▸ **Directions for this task**: Quote the records that follow in full, leaving the pictures out.
[Raw data Boundary: Start]
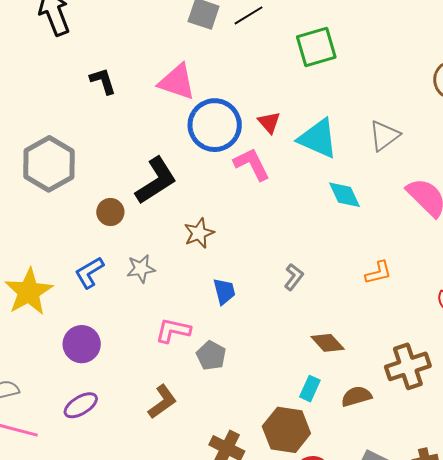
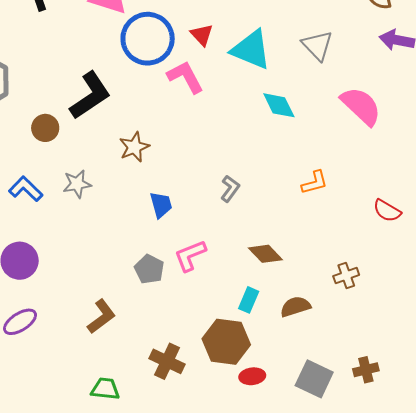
gray triangle: (384, 136) -> (317, 45), turned -36
blue L-shape: (89, 273) -> (26, 189), turned 76
pink L-shape: (173, 330) -> (190, 255), moved, turned -33
brown cross: (408, 366) -> (346, 276), size x0.6

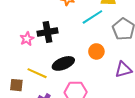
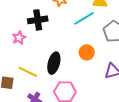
black cross: (47, 32) -> (38, 20), moved
black ellipse: (63, 63) -> (54, 63), turned -55

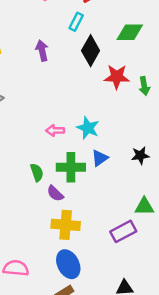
[Raw data Boundary: End]
▸ **Response box**:
gray triangle: (384, 136) -> (317, 45), turned -36
blue L-shape: (89, 273) -> (26, 189), turned 76
pink L-shape: (173, 330) -> (190, 255), moved, turned -33
brown cross: (408, 366) -> (346, 276), size x0.6

black cross: (47, 32) -> (38, 20), moved
black ellipse: (63, 63) -> (54, 63), turned -55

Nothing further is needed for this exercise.